§ **The task**
In the records below, begin at the line that has "D15: schottky SS14" and stop after the line that has "D1: schottky (A"; quote those lines verbatim and nothing more.

§ **Data provided**
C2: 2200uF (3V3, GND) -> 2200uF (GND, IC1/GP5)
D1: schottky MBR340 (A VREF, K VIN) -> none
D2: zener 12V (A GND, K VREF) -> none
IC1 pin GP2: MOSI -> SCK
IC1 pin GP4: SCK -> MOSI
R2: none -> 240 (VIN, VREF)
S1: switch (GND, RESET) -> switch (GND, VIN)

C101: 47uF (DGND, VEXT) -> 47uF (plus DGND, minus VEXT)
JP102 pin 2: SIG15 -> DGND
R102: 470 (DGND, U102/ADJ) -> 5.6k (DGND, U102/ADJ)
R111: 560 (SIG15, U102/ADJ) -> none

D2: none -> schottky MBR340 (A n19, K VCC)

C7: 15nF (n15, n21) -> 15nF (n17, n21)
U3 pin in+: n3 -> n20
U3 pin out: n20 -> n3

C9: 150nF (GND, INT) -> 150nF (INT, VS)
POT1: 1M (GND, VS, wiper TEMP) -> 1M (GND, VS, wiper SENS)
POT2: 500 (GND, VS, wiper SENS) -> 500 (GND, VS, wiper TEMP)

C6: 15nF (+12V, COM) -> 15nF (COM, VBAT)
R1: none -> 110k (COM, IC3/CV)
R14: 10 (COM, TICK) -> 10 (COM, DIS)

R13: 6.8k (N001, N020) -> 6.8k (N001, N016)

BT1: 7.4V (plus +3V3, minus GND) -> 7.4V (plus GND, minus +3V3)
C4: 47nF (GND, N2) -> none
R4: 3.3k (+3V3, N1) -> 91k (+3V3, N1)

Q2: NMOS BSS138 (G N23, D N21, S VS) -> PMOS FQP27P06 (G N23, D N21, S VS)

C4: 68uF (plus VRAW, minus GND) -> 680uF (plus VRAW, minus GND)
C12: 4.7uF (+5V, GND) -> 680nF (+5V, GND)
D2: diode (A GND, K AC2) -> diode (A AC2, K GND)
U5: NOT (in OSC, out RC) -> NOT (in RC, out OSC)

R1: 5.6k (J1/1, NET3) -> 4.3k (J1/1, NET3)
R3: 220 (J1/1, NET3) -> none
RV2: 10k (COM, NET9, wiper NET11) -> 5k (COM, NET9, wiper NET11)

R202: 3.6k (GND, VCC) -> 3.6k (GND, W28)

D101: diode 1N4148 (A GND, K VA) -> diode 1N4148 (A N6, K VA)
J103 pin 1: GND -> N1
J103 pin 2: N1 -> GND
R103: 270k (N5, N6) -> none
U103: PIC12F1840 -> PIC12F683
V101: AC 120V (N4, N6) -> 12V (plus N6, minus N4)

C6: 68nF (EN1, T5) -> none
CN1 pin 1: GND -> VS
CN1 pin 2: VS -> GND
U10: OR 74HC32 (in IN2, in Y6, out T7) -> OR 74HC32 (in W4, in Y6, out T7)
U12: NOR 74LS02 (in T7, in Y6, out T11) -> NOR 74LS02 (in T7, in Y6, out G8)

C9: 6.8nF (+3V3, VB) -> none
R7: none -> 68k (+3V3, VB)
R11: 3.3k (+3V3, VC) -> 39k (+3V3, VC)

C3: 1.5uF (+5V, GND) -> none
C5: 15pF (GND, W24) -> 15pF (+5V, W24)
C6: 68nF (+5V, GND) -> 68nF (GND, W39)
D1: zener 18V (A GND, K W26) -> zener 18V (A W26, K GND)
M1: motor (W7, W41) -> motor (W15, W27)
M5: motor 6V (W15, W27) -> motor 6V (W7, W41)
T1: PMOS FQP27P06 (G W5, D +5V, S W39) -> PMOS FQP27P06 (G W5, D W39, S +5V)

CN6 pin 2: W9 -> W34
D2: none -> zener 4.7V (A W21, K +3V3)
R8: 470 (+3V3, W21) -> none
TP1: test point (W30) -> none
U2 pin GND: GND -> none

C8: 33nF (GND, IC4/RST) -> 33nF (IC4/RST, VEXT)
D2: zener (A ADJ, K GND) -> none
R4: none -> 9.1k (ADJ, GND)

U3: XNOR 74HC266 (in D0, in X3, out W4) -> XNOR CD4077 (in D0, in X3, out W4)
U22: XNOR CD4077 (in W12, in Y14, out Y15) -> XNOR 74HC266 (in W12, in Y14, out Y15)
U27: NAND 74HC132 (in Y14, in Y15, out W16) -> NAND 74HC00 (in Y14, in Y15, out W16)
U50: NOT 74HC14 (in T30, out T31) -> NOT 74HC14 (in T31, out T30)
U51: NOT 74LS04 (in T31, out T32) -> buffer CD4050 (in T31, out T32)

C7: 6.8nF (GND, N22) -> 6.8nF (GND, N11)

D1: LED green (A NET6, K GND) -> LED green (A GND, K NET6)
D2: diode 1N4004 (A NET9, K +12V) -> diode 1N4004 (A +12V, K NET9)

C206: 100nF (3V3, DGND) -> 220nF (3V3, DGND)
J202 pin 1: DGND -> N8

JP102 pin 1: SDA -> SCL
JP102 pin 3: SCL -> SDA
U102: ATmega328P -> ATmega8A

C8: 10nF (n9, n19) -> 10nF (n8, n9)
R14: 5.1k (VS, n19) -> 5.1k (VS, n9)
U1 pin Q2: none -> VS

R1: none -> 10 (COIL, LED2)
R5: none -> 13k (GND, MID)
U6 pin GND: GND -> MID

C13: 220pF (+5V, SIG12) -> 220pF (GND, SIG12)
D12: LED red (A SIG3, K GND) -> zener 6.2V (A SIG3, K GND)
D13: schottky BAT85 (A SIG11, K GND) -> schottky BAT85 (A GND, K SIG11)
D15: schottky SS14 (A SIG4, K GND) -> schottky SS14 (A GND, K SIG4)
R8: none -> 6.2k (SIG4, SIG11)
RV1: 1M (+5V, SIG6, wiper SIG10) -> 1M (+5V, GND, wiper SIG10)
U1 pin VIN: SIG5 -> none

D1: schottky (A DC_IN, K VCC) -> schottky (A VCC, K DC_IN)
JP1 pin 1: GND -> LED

§ **Solution to the exercise**
D15: schottky SS14 (A SIG4, K GND) -> schottky SS14 (A GND, K SIG4)
R8: none -> 6.2k (SIG4, SIG11)
RV1: 1M (+5V, SIG6, wiper SIG10) -> 1M (+5V, GND, wiper SIG10)
U1 pin VIN: SIG5 -> none

D1: schottky (A DC_IN, K VCC) -> schottky (A VCC, K DC_IN)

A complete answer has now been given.